WHAT IS BEING ASKED
Go line by line through the records below. Copy whichever lines contain the string "appeared".

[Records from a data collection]
****************************************

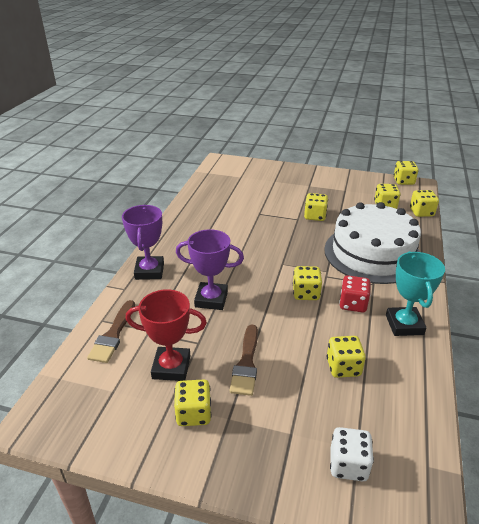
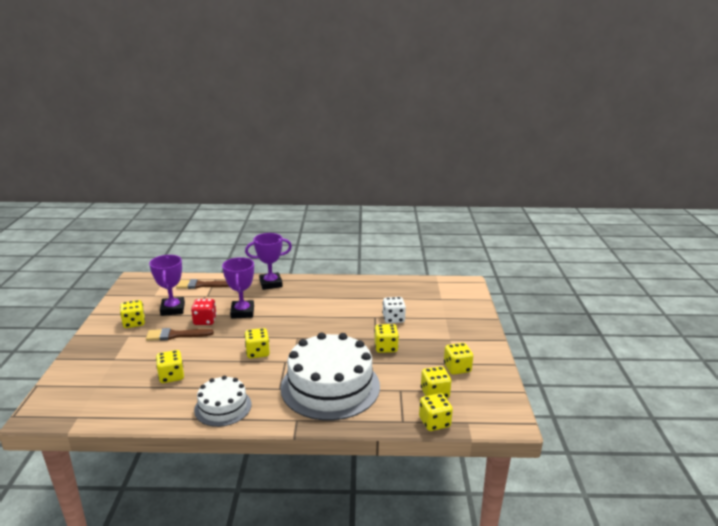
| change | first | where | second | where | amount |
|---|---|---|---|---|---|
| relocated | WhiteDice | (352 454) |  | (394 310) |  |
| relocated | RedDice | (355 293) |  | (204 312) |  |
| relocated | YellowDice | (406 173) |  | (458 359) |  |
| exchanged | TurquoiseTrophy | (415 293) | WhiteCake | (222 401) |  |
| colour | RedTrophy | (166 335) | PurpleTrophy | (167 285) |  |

****************************************

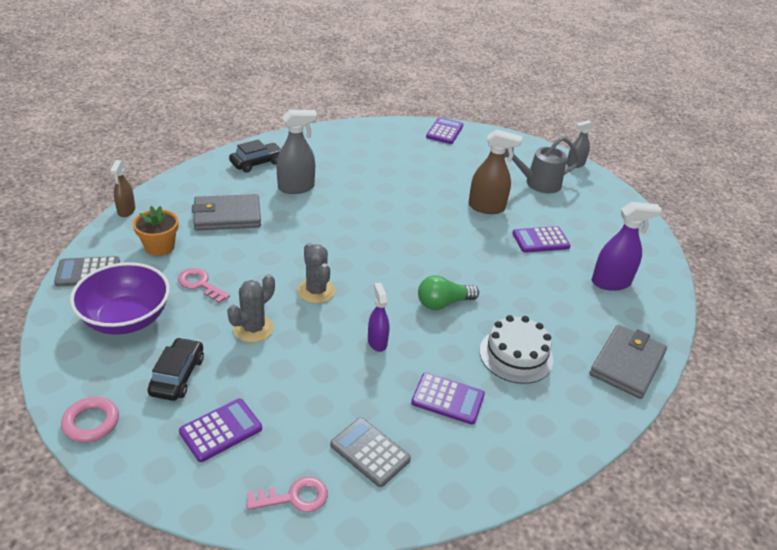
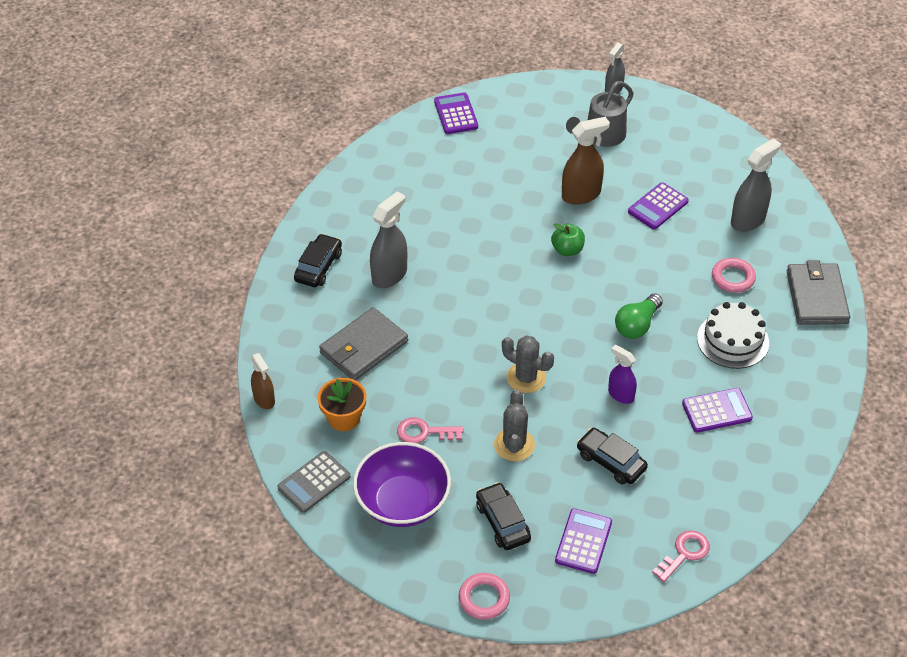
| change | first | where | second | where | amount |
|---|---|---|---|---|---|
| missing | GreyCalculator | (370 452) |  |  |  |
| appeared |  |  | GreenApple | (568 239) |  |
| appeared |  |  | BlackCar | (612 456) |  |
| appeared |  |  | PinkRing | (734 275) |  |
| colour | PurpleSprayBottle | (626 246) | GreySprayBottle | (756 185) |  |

****************************************

SOLUTION
| appeared |  |  | GreenApple | (568 239) |  |
| appeared |  |  | BlackCar | (612 456) |  |
| appeared |  |  | PinkRing | (734 275) |  |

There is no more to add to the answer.